(Before-and-after object listings)
--- START ---

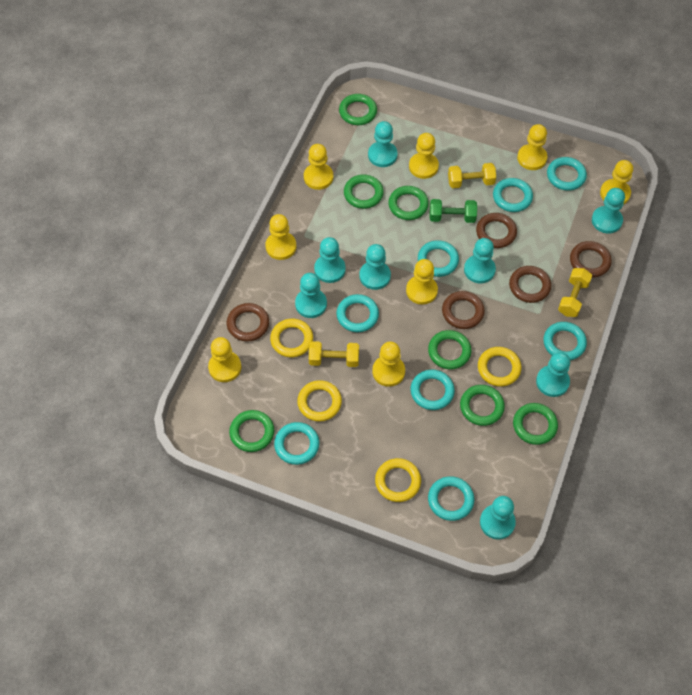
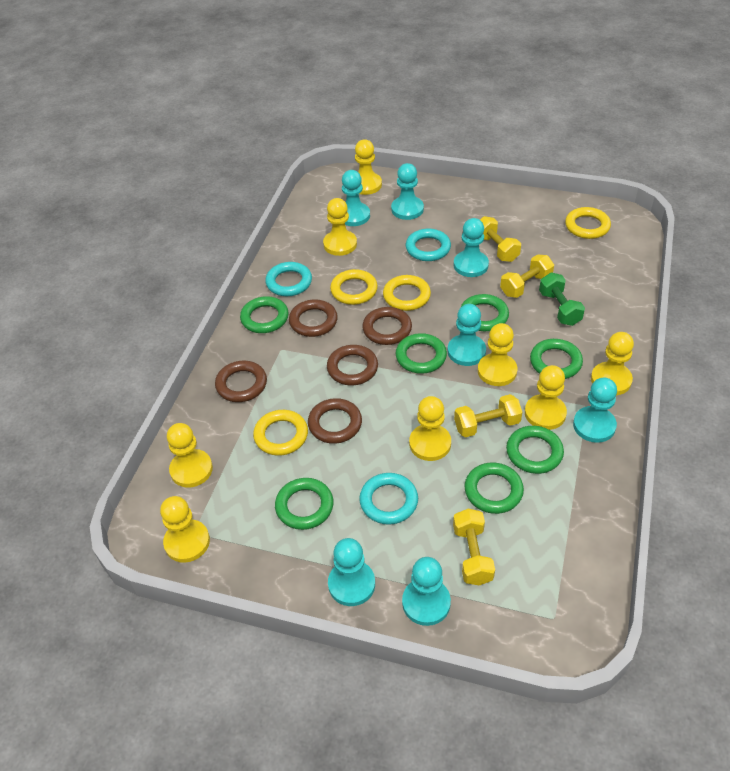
turquoise pawn: 8 -> 7
turquoise ring: 8 -> 3
yellow dumbbell: 3 -> 4

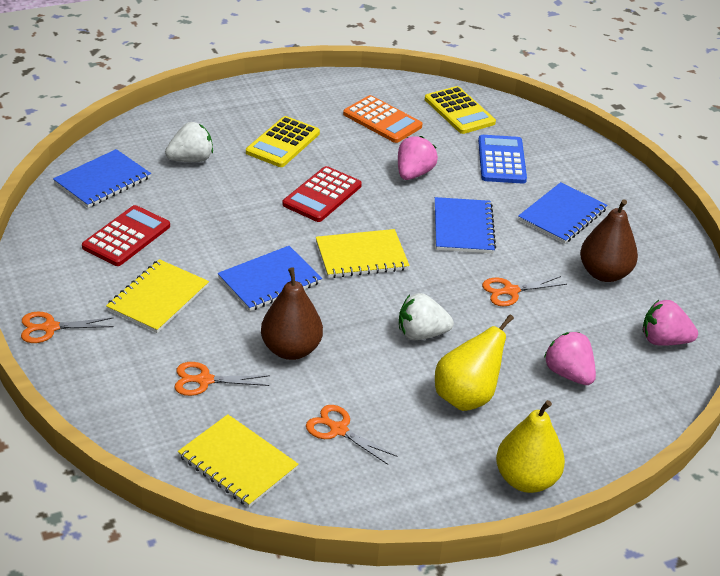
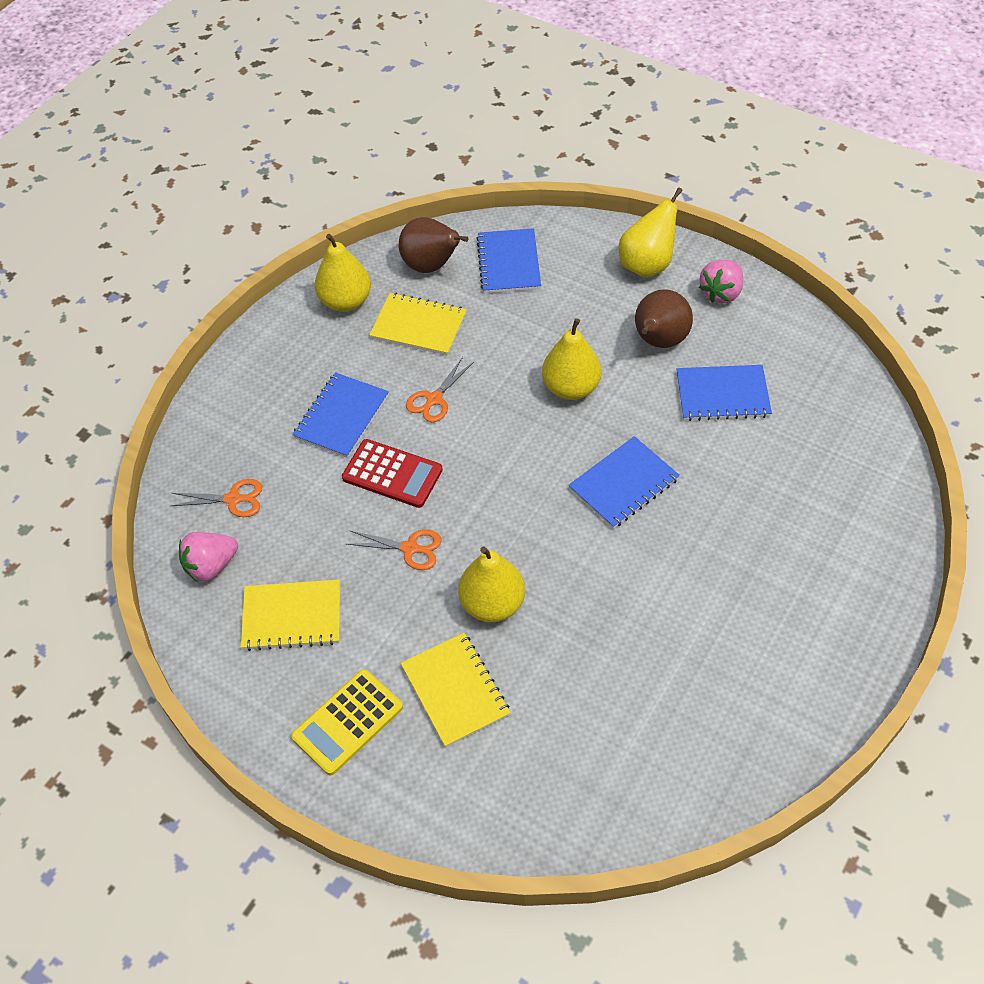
blue calculator: 1 -> 0
orange calculator: 1 -> 0
orange scissors: 4 -> 3
pink strawberry: 3 -> 2
red calculator: 2 -> 1
white strawberry: 2 -> 0
yellow calculator: 2 -> 1
yellow pear: 2 -> 4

--- END ---

• Exercise details: Start at the line containing "blue calculator: 1 -> 0" and transcribe through the end of the entries. Please keep both ends and add nothing.

• Response below:
blue calculator: 1 -> 0
orange calculator: 1 -> 0
orange scissors: 4 -> 3
pink strawberry: 3 -> 2
red calculator: 2 -> 1
white strawberry: 2 -> 0
yellow calculator: 2 -> 1
yellow pear: 2 -> 4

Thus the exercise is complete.